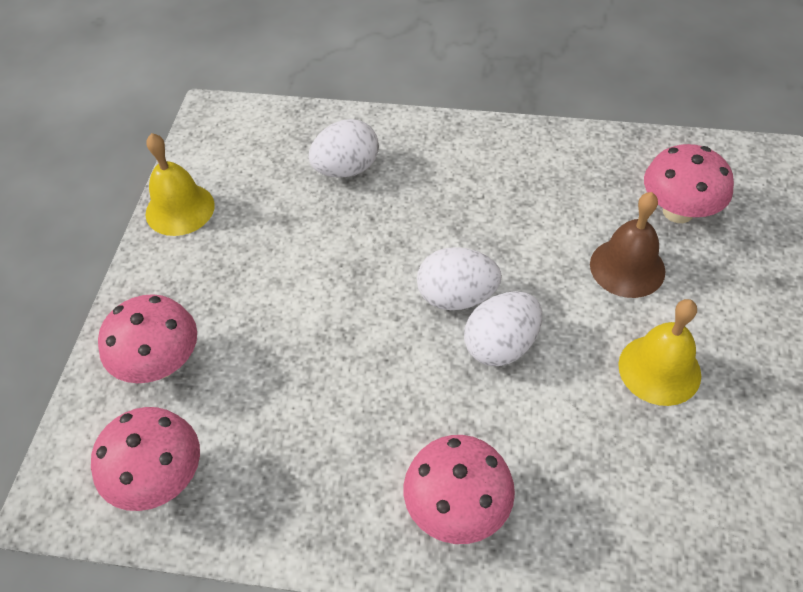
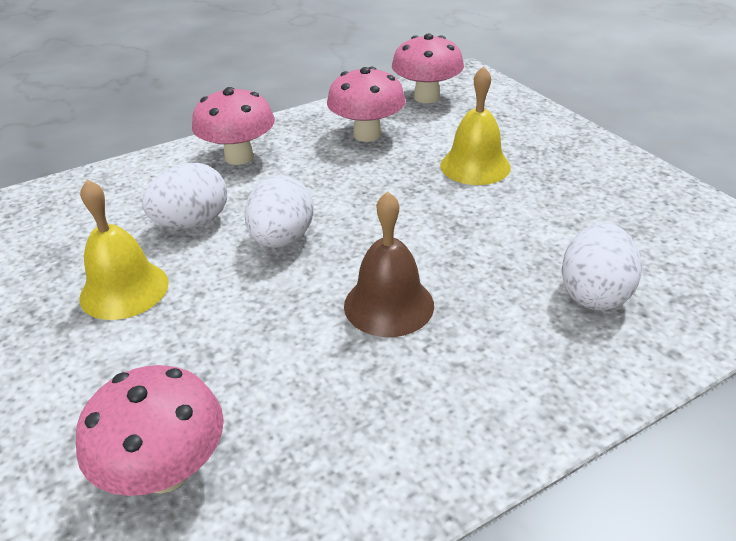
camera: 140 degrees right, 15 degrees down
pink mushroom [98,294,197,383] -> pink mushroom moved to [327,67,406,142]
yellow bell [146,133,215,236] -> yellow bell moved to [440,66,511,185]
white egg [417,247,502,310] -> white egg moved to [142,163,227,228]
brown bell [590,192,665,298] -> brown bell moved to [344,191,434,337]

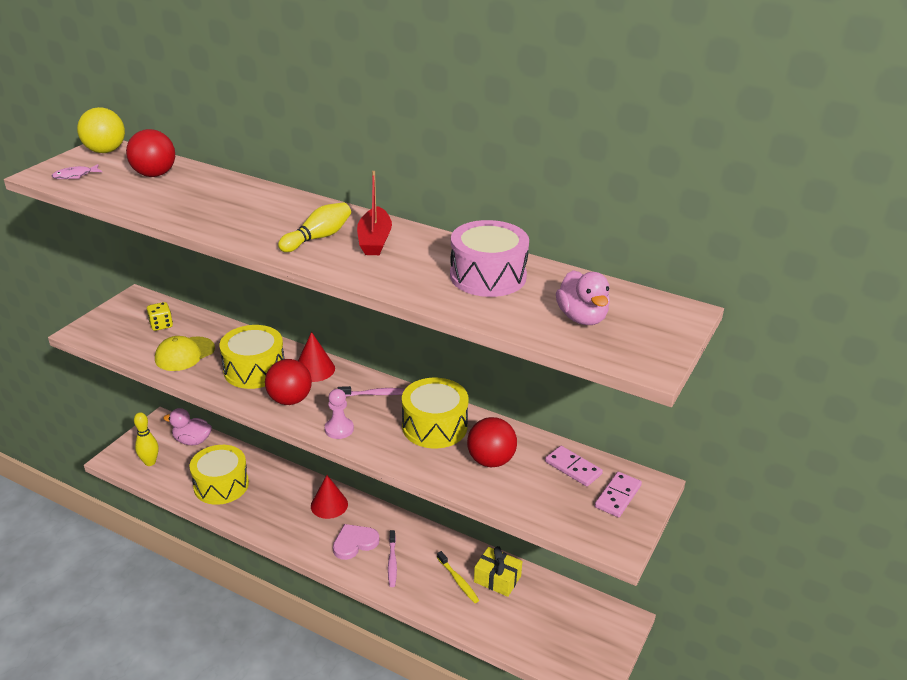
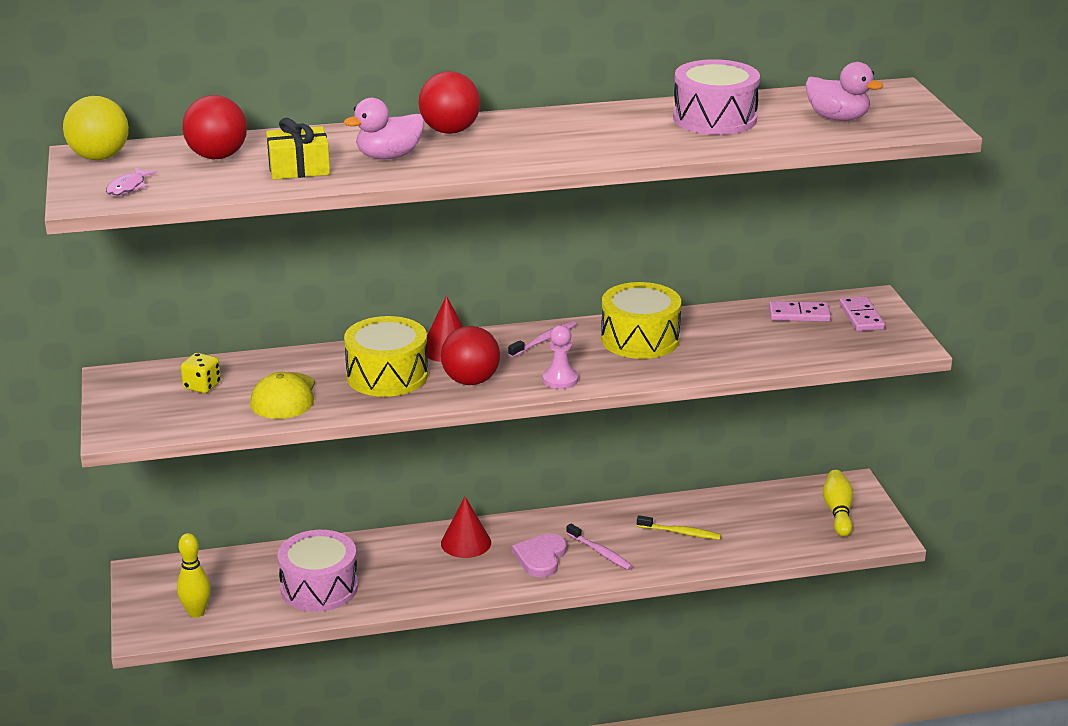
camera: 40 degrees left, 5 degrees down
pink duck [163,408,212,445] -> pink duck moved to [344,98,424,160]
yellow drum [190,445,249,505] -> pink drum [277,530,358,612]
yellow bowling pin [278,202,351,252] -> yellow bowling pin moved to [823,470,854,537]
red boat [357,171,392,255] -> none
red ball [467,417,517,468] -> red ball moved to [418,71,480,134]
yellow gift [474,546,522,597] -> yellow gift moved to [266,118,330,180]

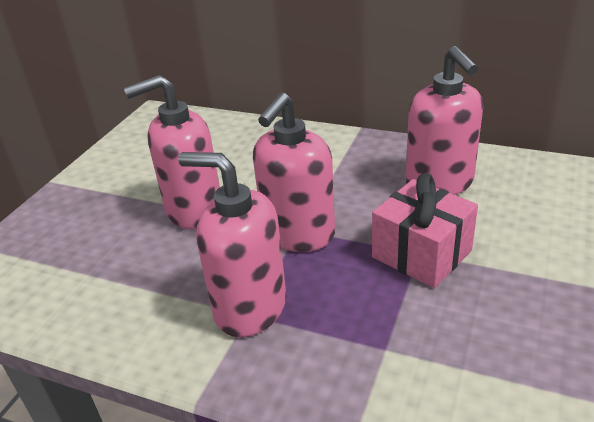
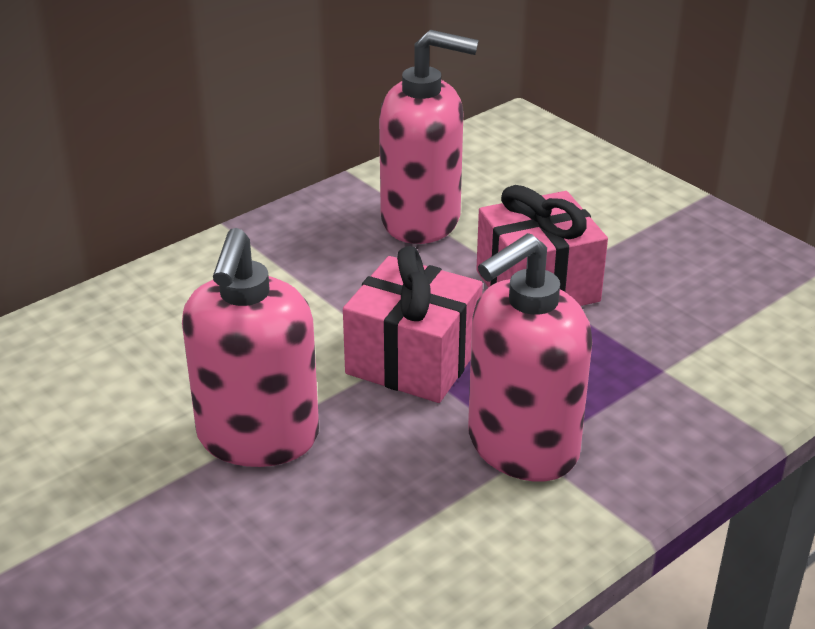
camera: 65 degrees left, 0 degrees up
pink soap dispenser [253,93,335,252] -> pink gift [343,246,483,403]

※

◆ THE PROBLEM
For the data above, return an exact copy that contains no pictures.

◆ ANSWER BOX
camera: 140 degrees right, 15 degrees down
pink mushroom [98,294,197,383] -> pink mushroom moved to [327,67,406,142]
yellow bell [146,133,215,236] -> yellow bell moved to [440,66,511,185]
white egg [417,247,502,310] -> white egg moved to [142,163,227,228]
brown bell [590,192,665,298] -> brown bell moved to [344,191,434,337]

camera: 40 degrees left, 5 degrees down
pink duck [163,408,212,445] -> pink duck moved to [344,98,424,160]
yellow drum [190,445,249,505] -> pink drum [277,530,358,612]
yellow bowling pin [278,202,351,252] -> yellow bowling pin moved to [823,470,854,537]
red boat [357,171,392,255] -> none
red ball [467,417,517,468] -> red ball moved to [418,71,480,134]
yellow gift [474,546,522,597] -> yellow gift moved to [266,118,330,180]

camera: 65 degrees left, 0 degrees up
pink soap dispenser [253,93,335,252] -> pink gift [343,246,483,403]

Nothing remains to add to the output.